» ACTIVITY
Each line from the one that contains "(285, 565) = (255, 533): pink" to the end of the material must be set down exactly, and no line before it.

» EXERCISE DATA
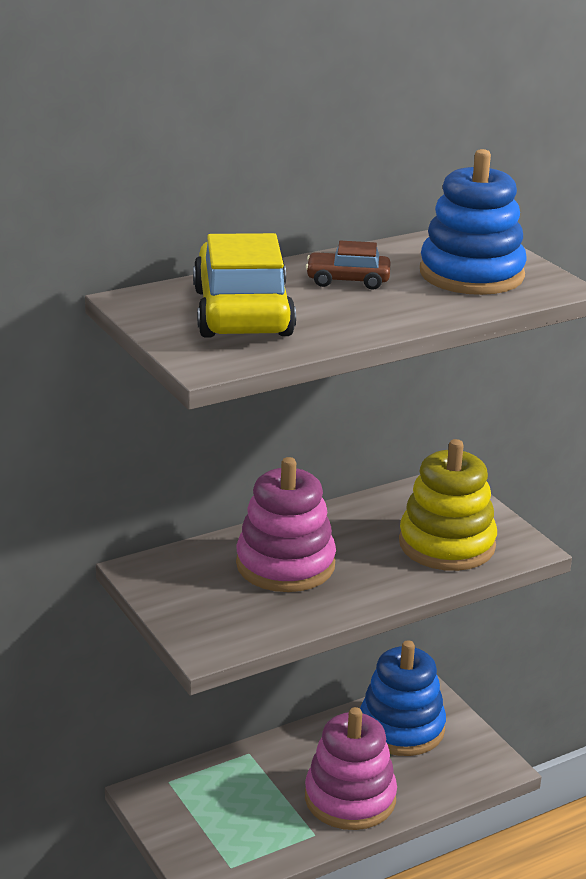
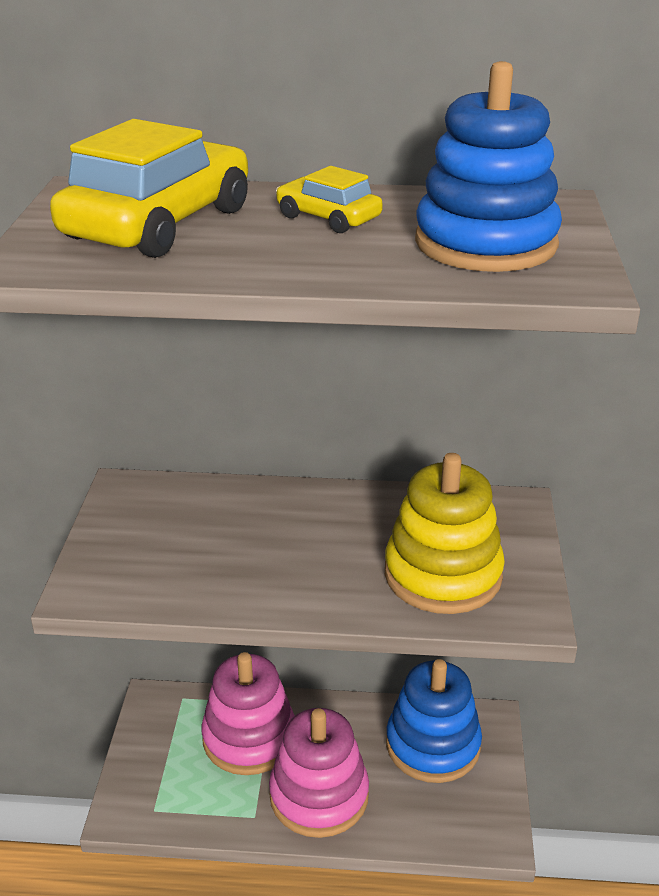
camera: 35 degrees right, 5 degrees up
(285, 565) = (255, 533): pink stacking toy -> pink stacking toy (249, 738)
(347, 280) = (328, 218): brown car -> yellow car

» PROBLEM SOLUTION
(285, 565) = (255, 533): pink stacking toy -> pink stacking toy (249, 738)
(347, 280) = (328, 218): brown car -> yellow car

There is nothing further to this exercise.